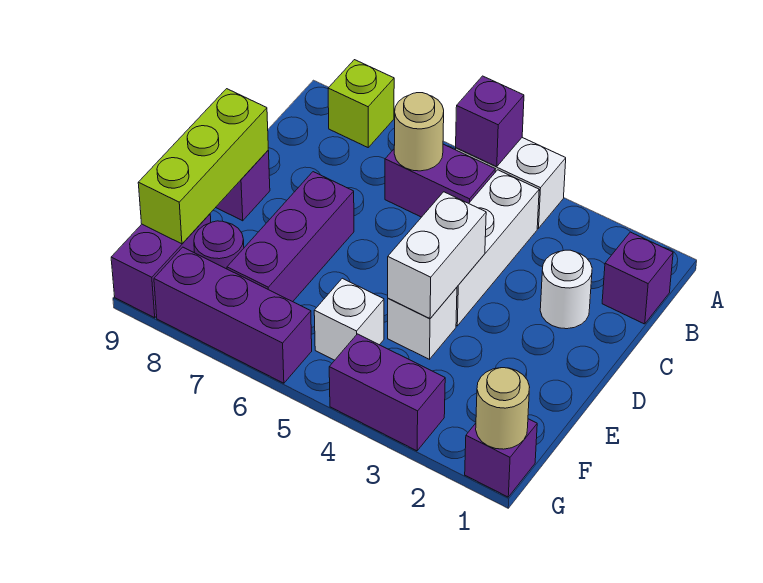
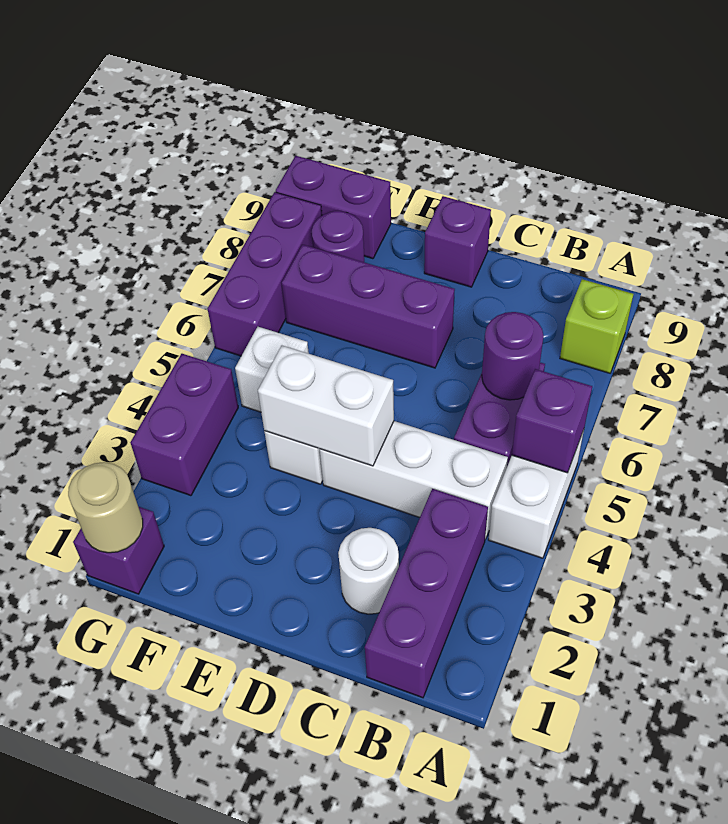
purple brick B1 level 1 -> purple brick B1:B3 level 1
tan round brick B6 level 2 -> purple round brick B6 level 2
lime brick D9:F9 level 2 -> none

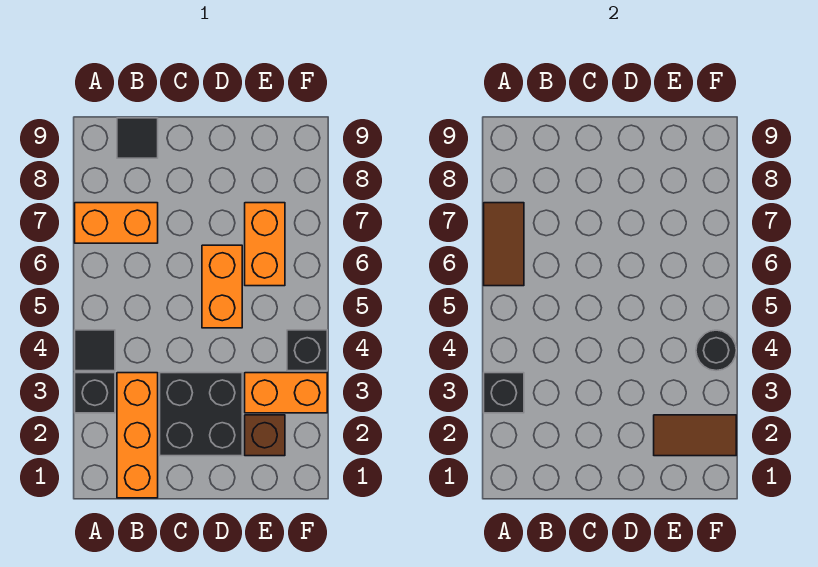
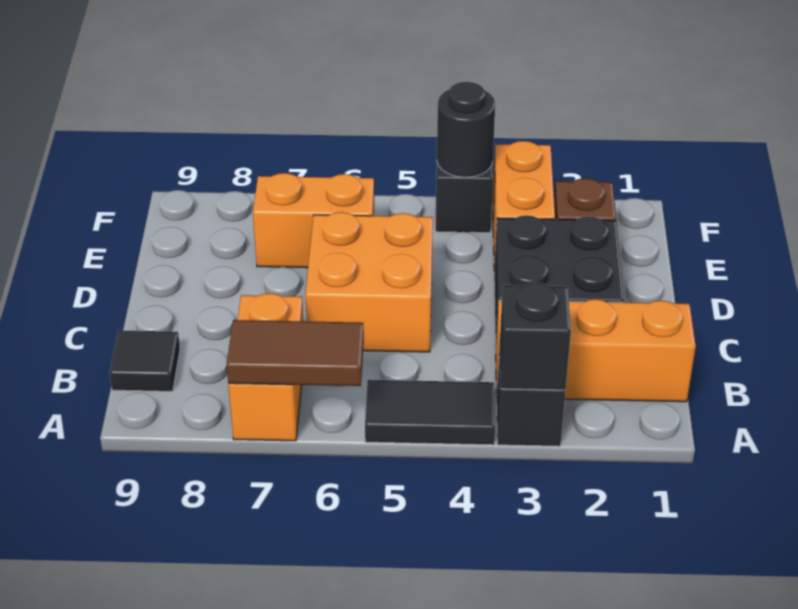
black tile A4 level 1 -> black tile A4:A5 level 1
orange brick D5:D6 level 1 -> orange brick C5:D6 level 1
brown tile E2:F2 level 2 -> none

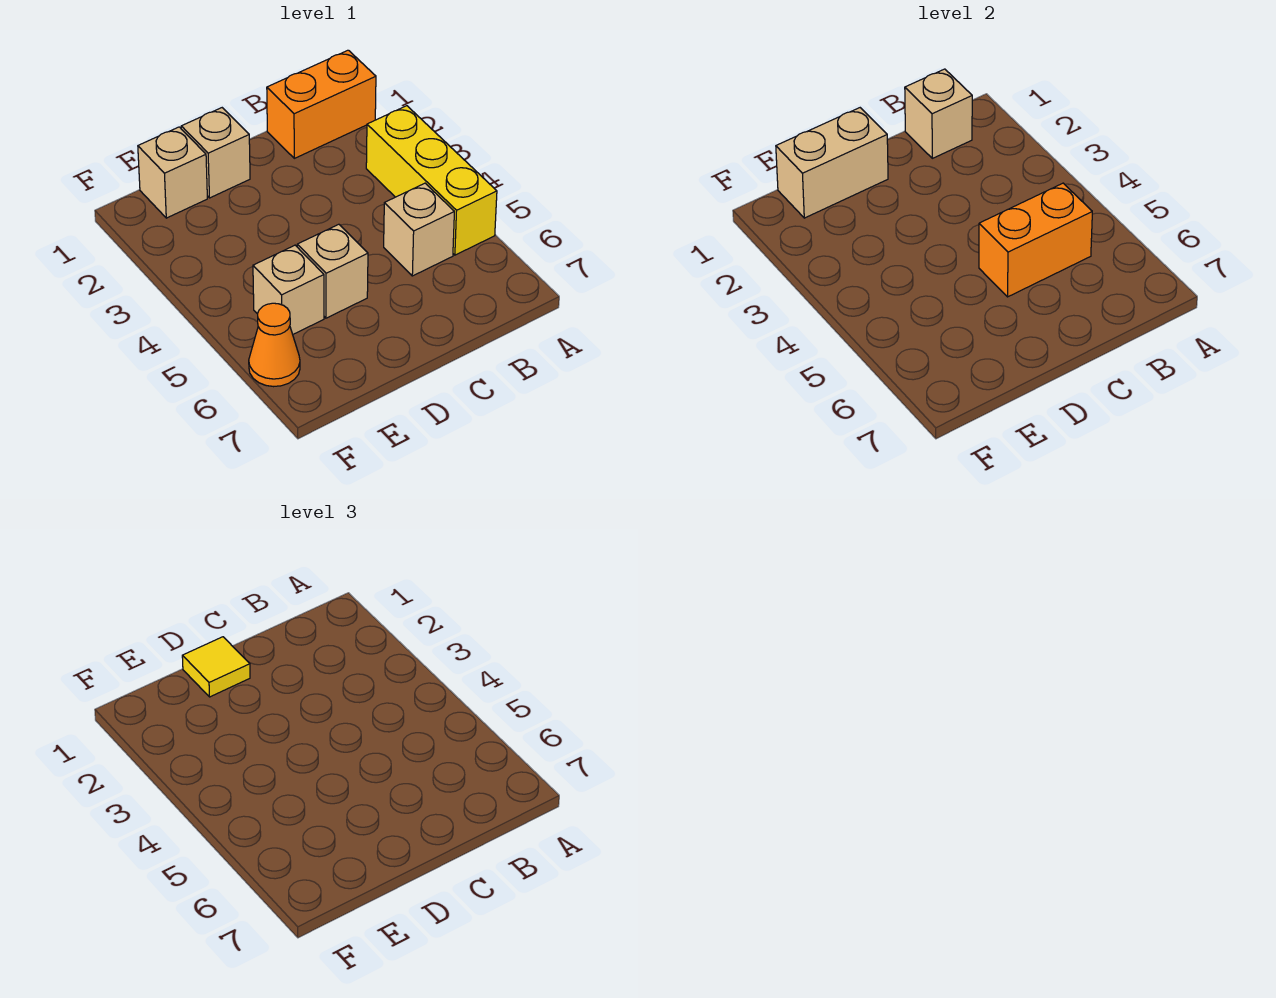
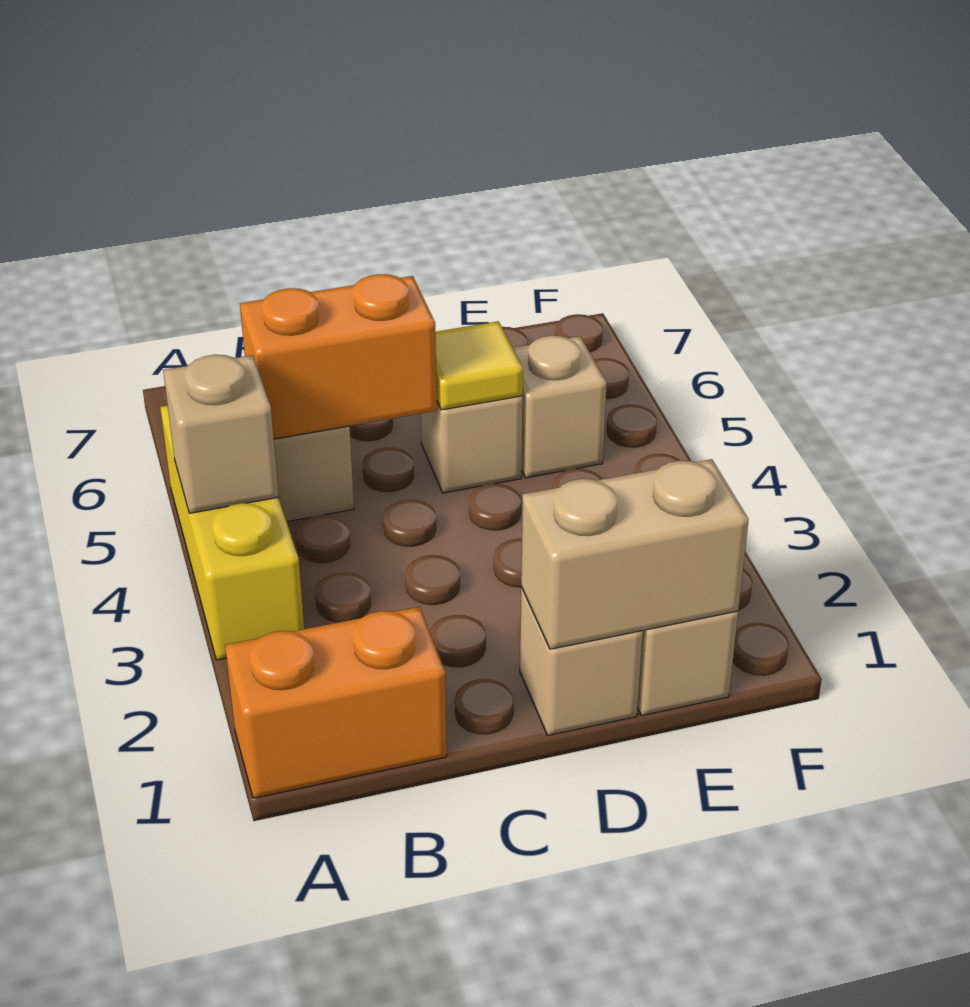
tan brick B1 level 2 -> tan brick A4 level 2
yellow tile D1 level 3 -> yellow tile D5 level 2
orange cone F6 level 1 -> none

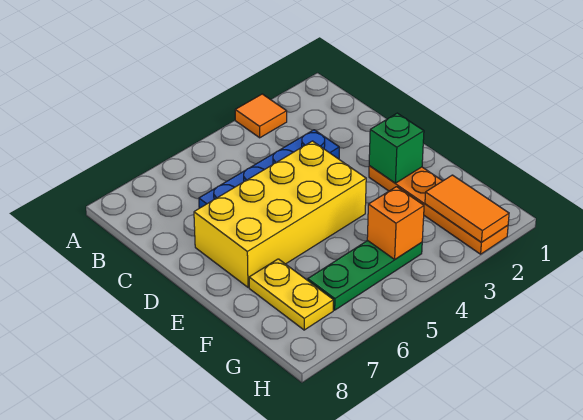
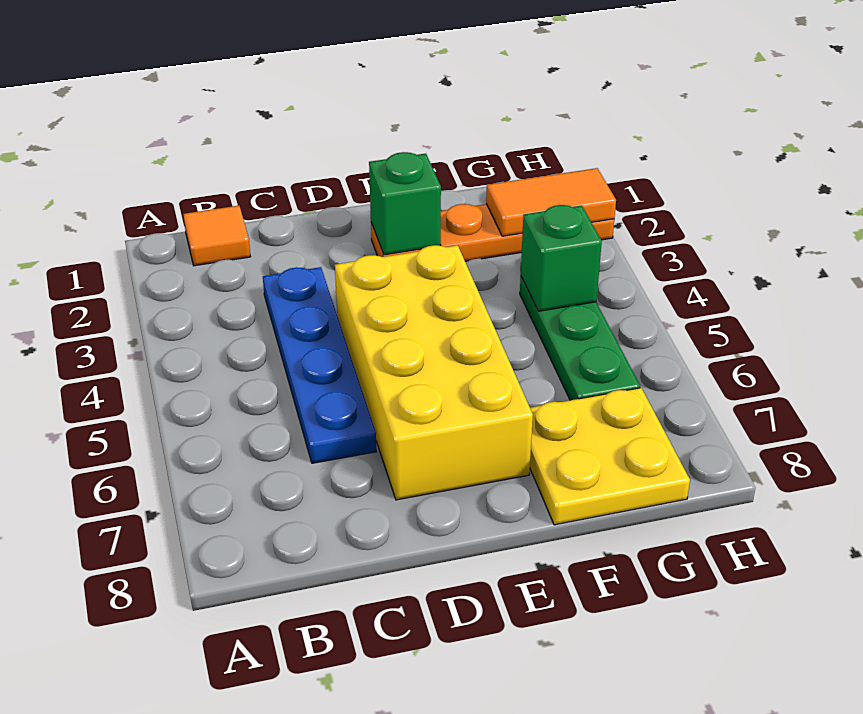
orange tile A3 level 1 -> orange tile B1 level 1
yellow plate F7:G7 level 1 -> yellow plate F7:G8 level 1
orange brick G4 level 2 -> green brick G4 level 2

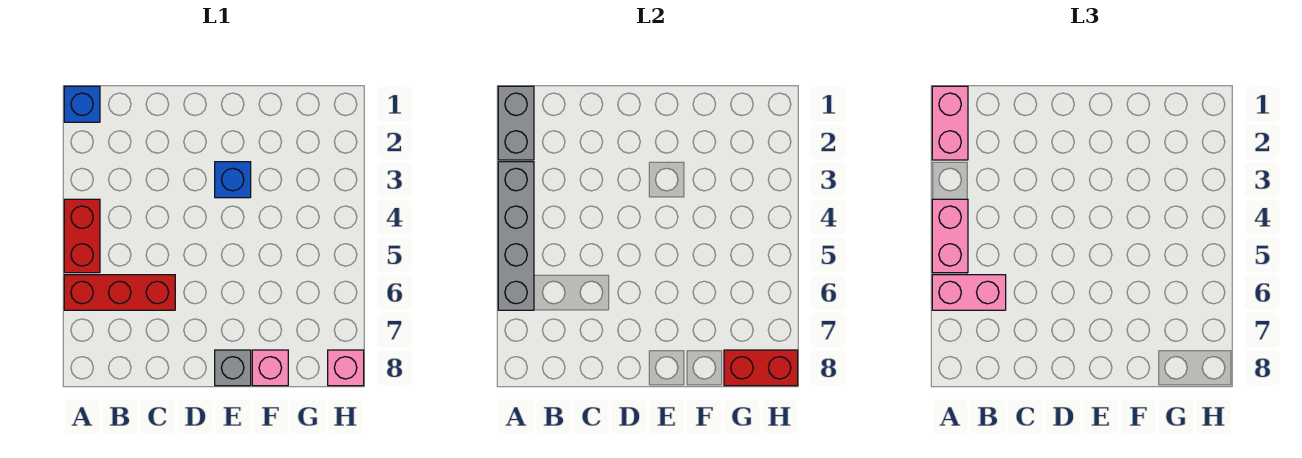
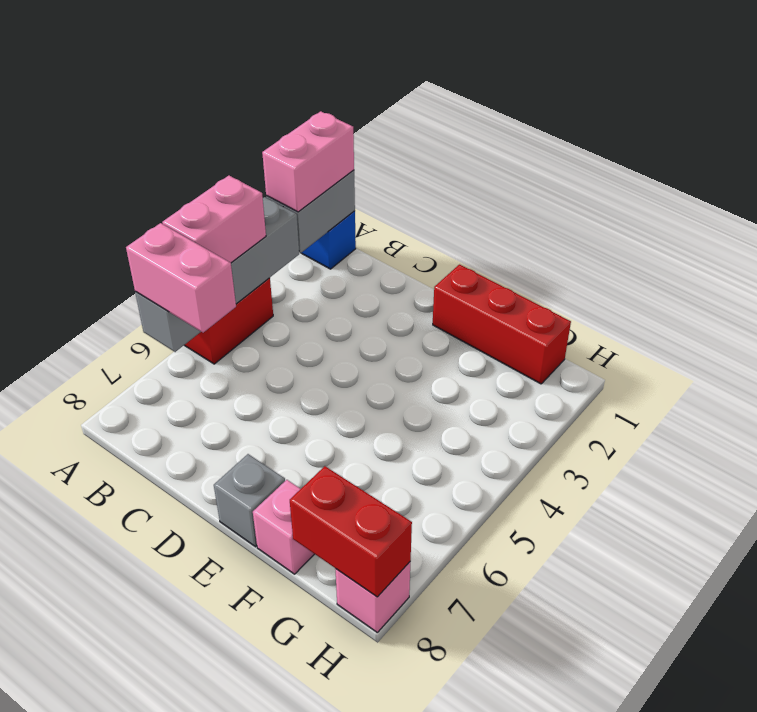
red brick A6:C6 level 1 -> red brick E1:G1 level 1
blue brick E3 level 1 -> none

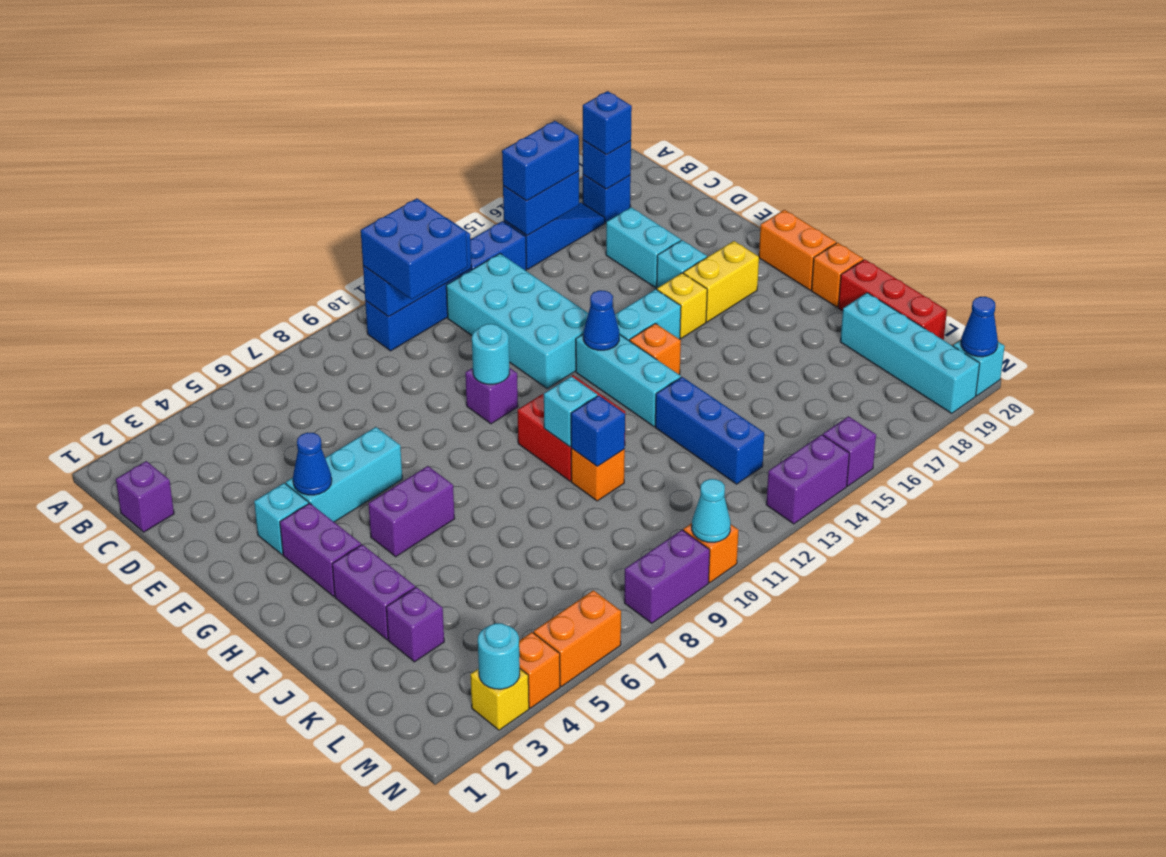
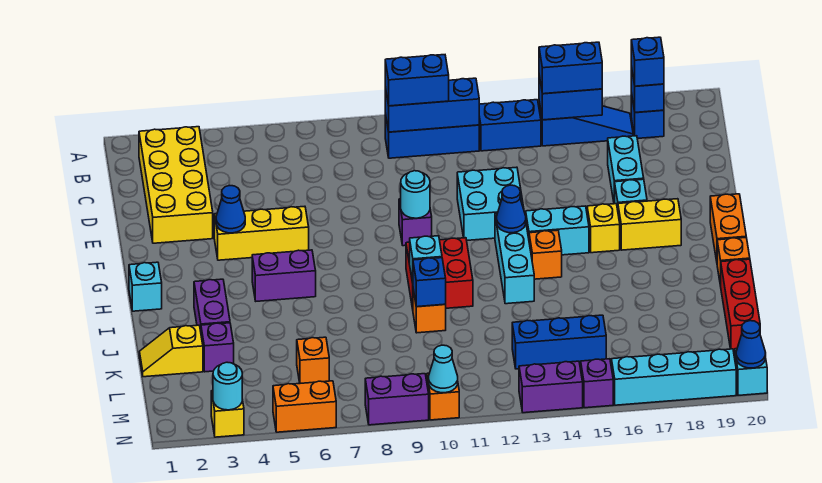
none -> yellow brick B2:E3 level 1
blue brick B10:C11 level 3 -> blue brick B10:B11 level 3
purple brick C1 level 1 -> none
cyan brick C12:F13 level 1 -> cyan brick E12:F13 level 1
cyan brick F3 level 1 -> cyan brick H1 level 1
cyan brick F4:F6 level 1 -> yellow brick F4:F6 level 1
purple brick G3:H3 level 1 -> none
blue brick J13:L13 level 1 -> blue brick L13:L15 level 1
none -> yellow slope K1:K2 level 1 top 2
cyan brick K19:N19 level 1 -> cyan brick N16:N19 level 1
orange brick N4 level 1 -> orange brick L6 level 1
────
## PROBLEM REQUIREMENTS
Leaving out each picture, repeat exactly the lines above from the one that contains "yellow plate F7:G7" through the one that contains "cyan brick C12:F13".

## SOLUTION BELOW
yellow plate F7:G7 level 1 -> yellow plate F7:G8 level 1
orange brick G4 level 2 -> green brick G4 level 2

red brick A6:C6 level 1 -> red brick E1:G1 level 1
blue brick E3 level 1 -> none

none -> yellow brick B2:E3 level 1
blue brick B10:C11 level 3 -> blue brick B10:B11 level 3
purple brick C1 level 1 -> none
cyan brick C12:F13 level 1 -> cyan brick E12:F13 level 1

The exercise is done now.